Segment Start: Given data

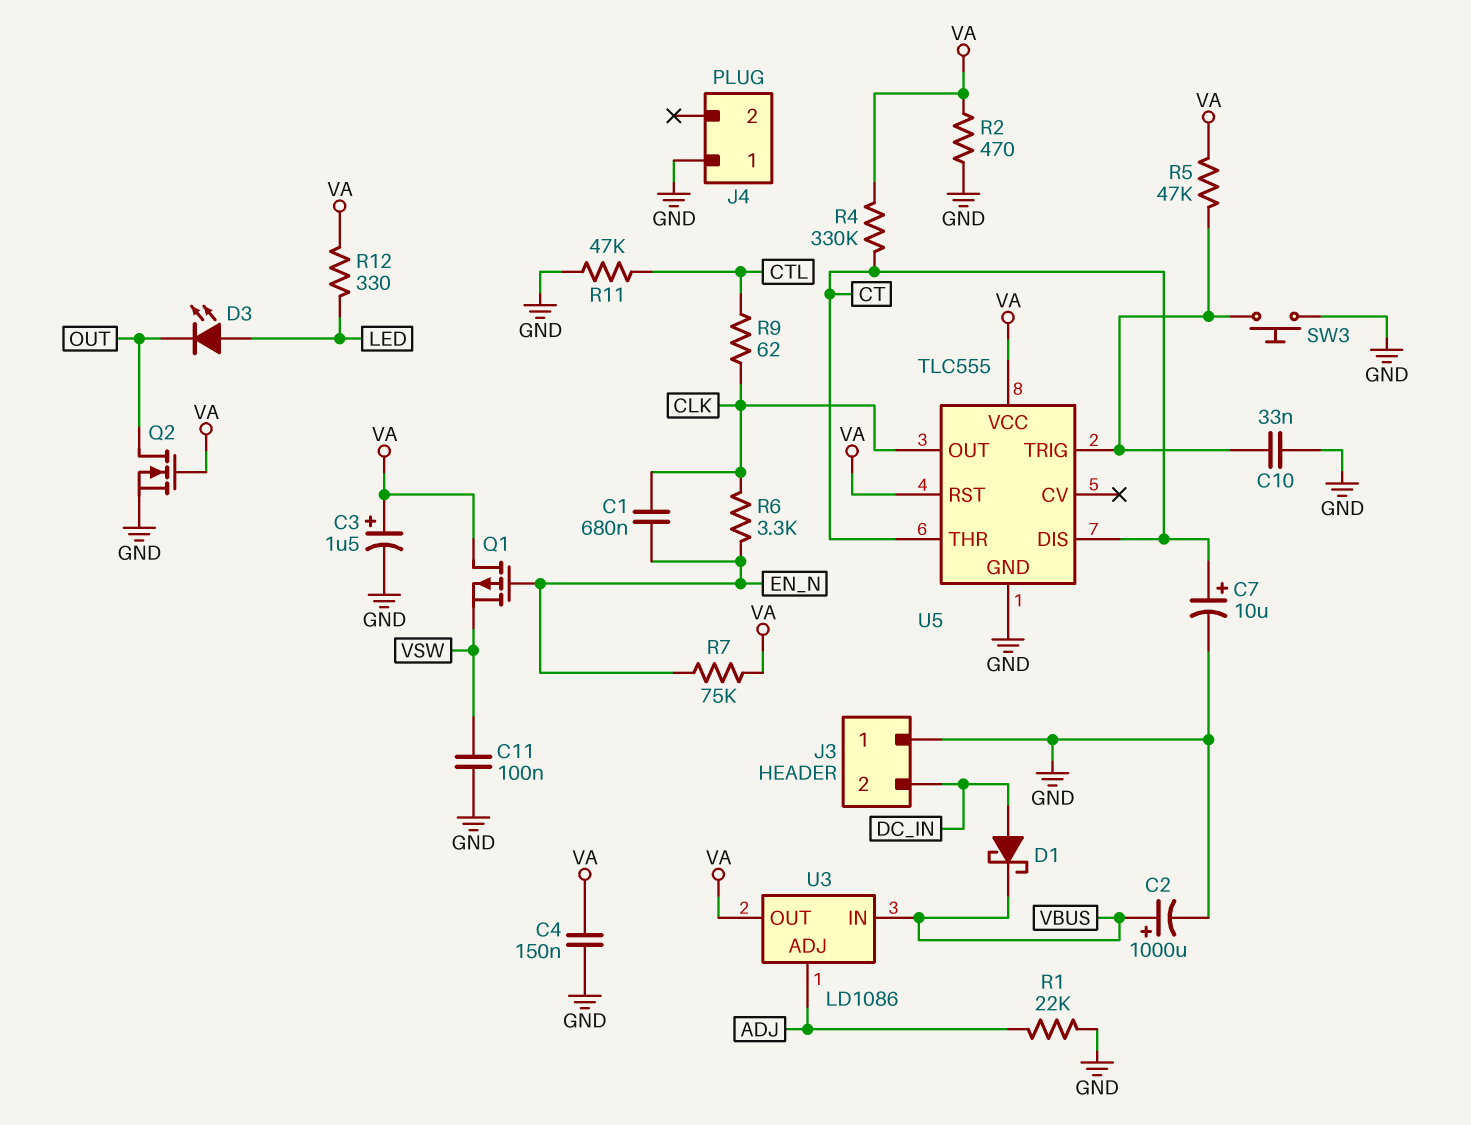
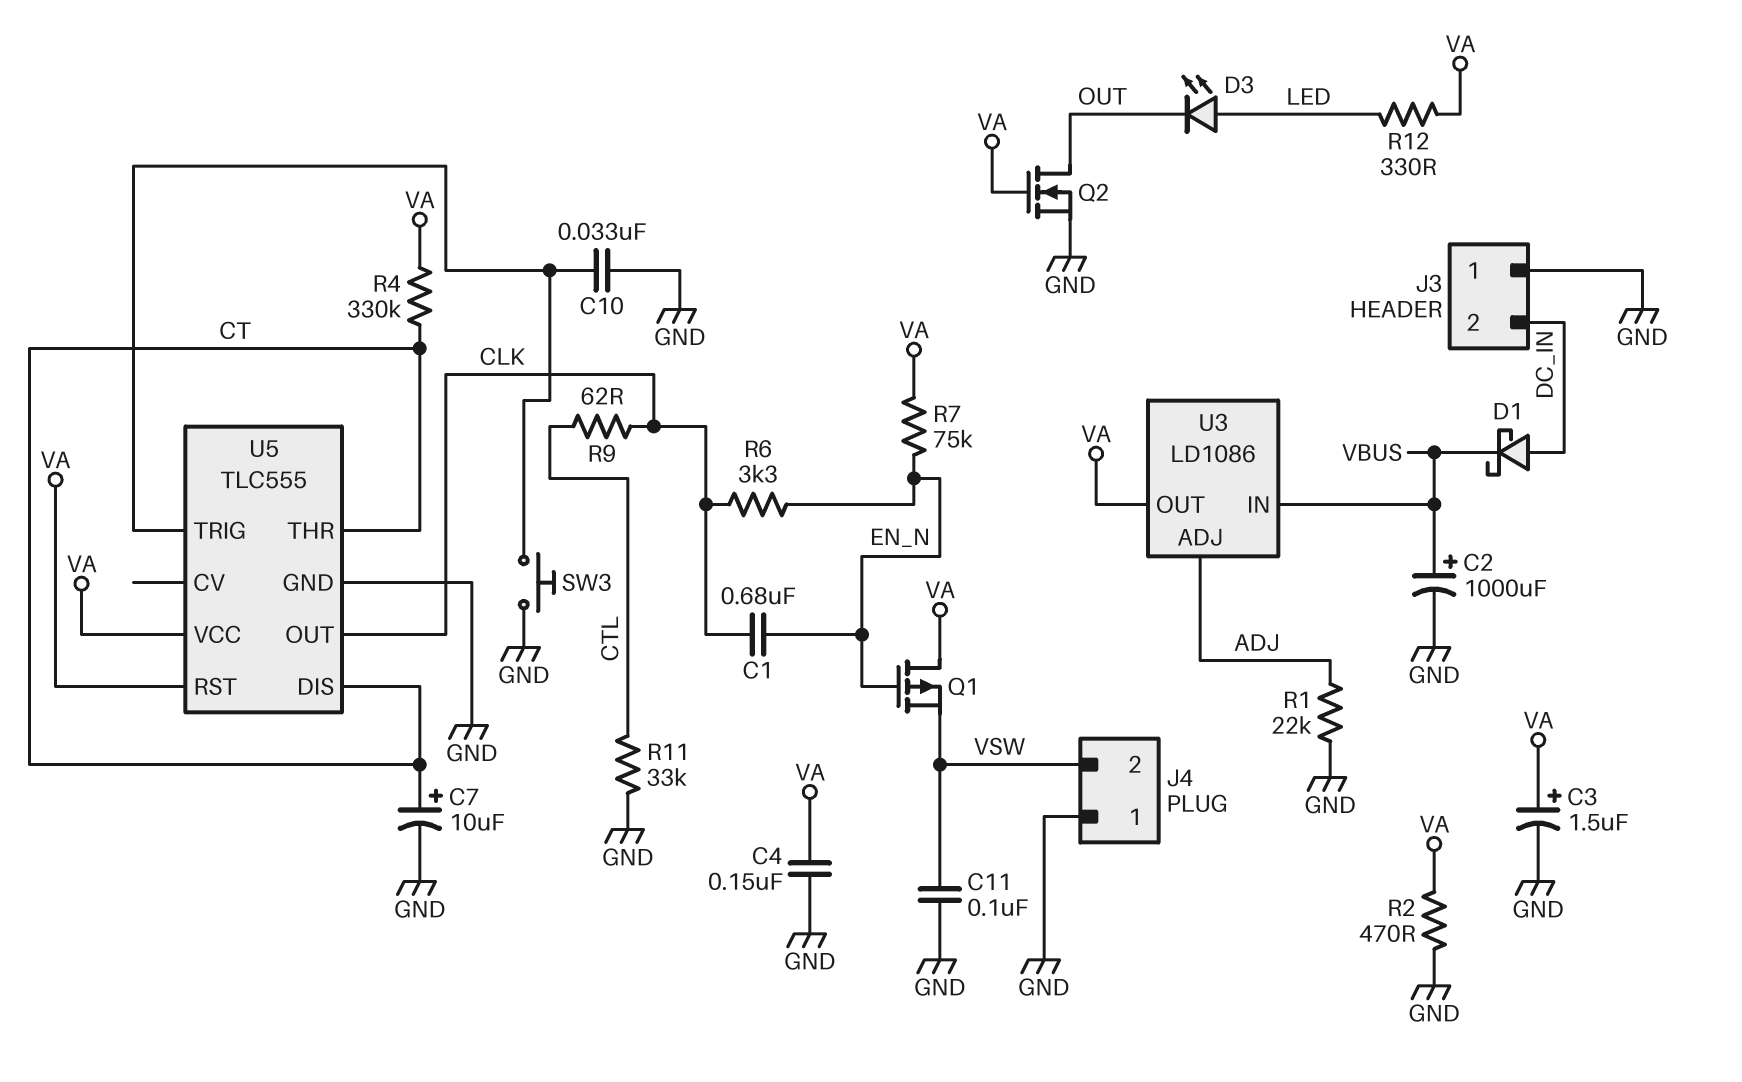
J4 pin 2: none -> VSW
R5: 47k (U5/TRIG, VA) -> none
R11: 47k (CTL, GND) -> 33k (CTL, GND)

Segment End: Given data
Segment Start: Given data

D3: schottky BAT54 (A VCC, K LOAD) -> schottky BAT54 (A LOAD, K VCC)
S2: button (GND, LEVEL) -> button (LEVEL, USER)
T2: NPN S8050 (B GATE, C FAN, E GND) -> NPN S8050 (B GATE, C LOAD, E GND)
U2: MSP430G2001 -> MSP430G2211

Segment End: Given data
Segment Start: Given data

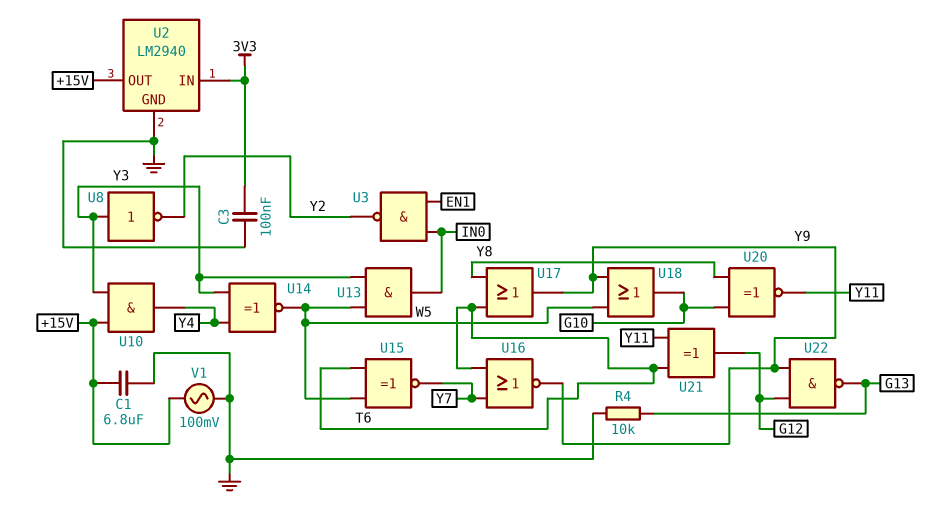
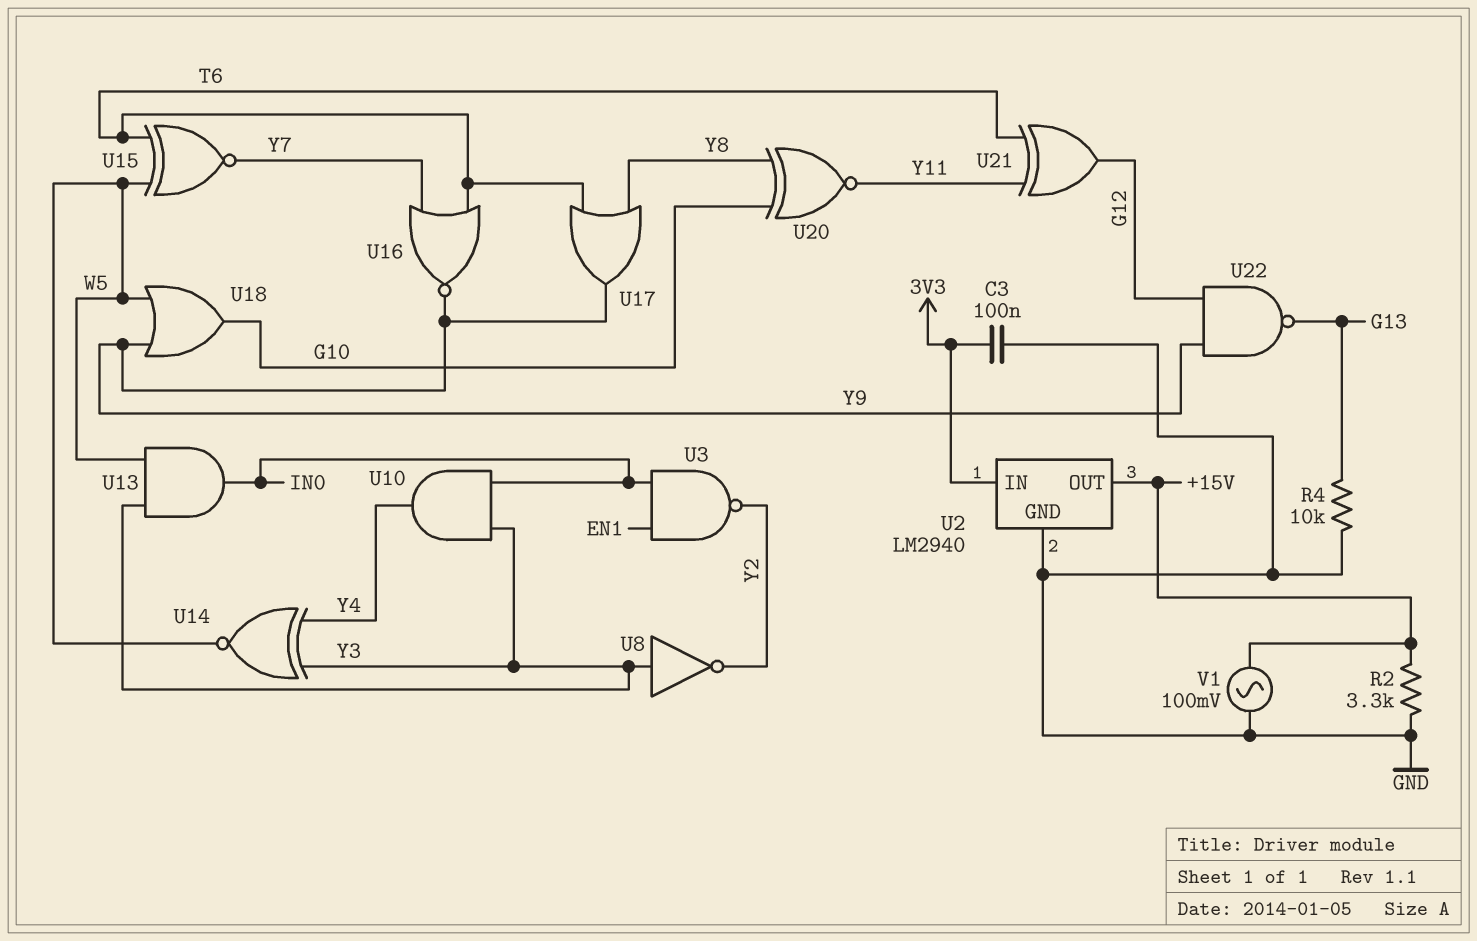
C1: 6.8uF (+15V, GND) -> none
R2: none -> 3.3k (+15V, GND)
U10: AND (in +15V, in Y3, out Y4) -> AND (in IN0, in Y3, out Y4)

Segment End: Given data

_Aim of the task_.
Working from the material above, state how many lines contain "none"; give only the number.

_Task solution_.
4